--- START ---

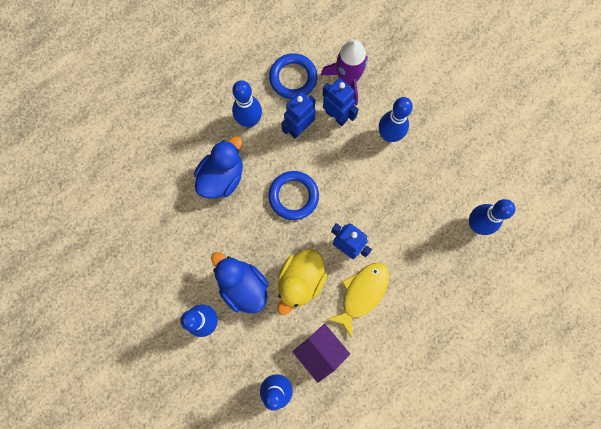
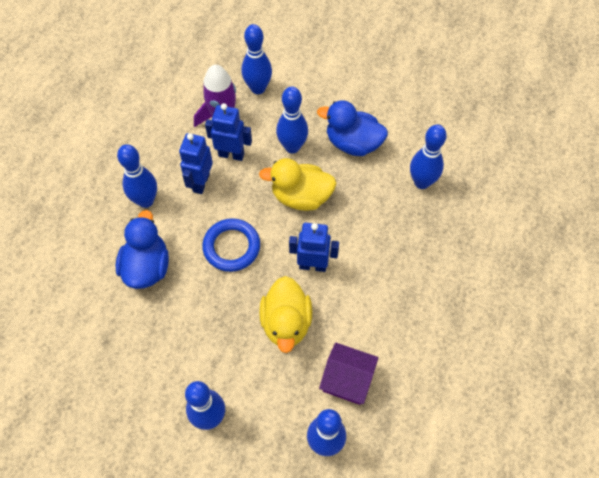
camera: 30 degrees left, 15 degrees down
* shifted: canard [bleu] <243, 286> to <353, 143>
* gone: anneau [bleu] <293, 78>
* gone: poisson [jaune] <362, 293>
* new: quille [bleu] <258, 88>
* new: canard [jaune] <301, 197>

--- END ---

# What needs to be done
Scan the entries above for the word "bleu", then copy every line in which it occurs.

# Solution to the exercise
* shifted: canard [bleu] <243, 286> to <353, 143>
* gone: anneau [bleu] <293, 78>
* new: quille [bleu] <258, 88>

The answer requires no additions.